--- Supplied material ---

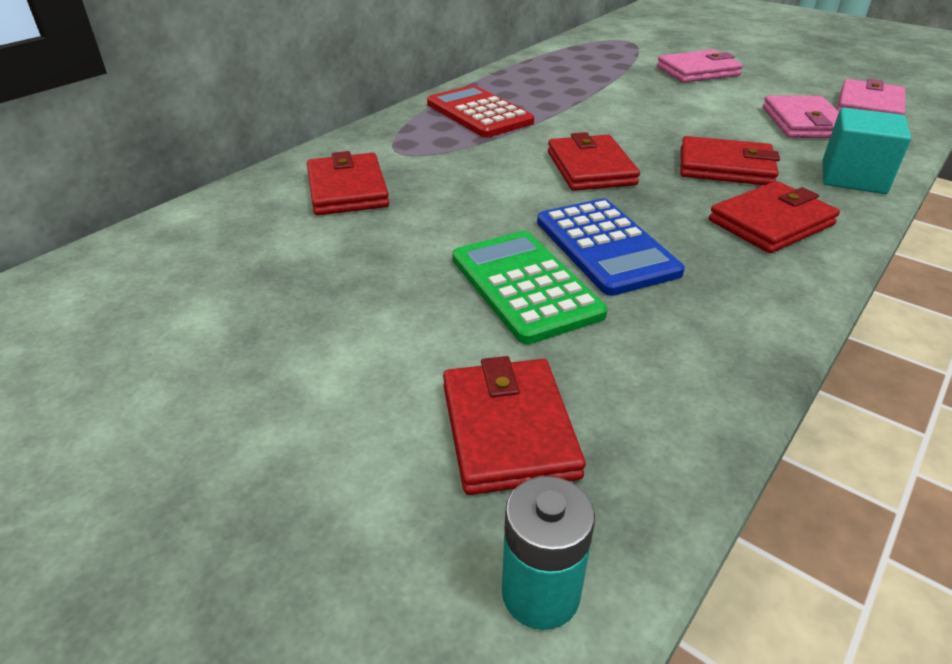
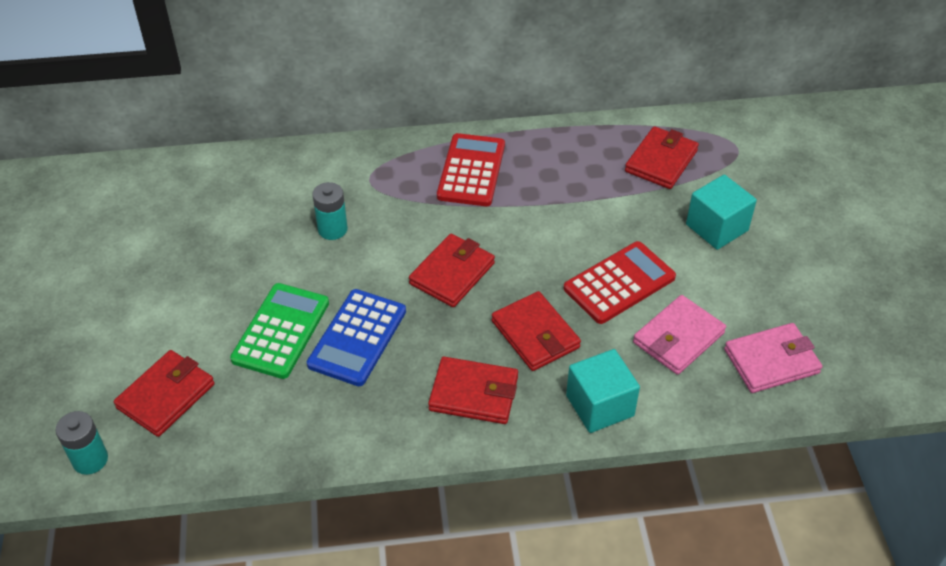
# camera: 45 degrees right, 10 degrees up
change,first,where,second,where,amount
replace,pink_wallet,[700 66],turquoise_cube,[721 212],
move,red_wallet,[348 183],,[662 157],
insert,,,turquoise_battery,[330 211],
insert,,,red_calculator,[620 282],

---

#### [Your objective]
Pictures in the records above are left out; print everything else exactly as written.

#### [Answer to this problem]
# camera: 45 degrees right, 10 degrees up
change,first,where,second,where,amount
replace,pink_wallet,[700 66],turquoise_cube,[721 212],
move,red_wallet,[348 183],,[662 157],
insert,,,turquoise_battery,[330 211],
insert,,,red_calculator,[620 282],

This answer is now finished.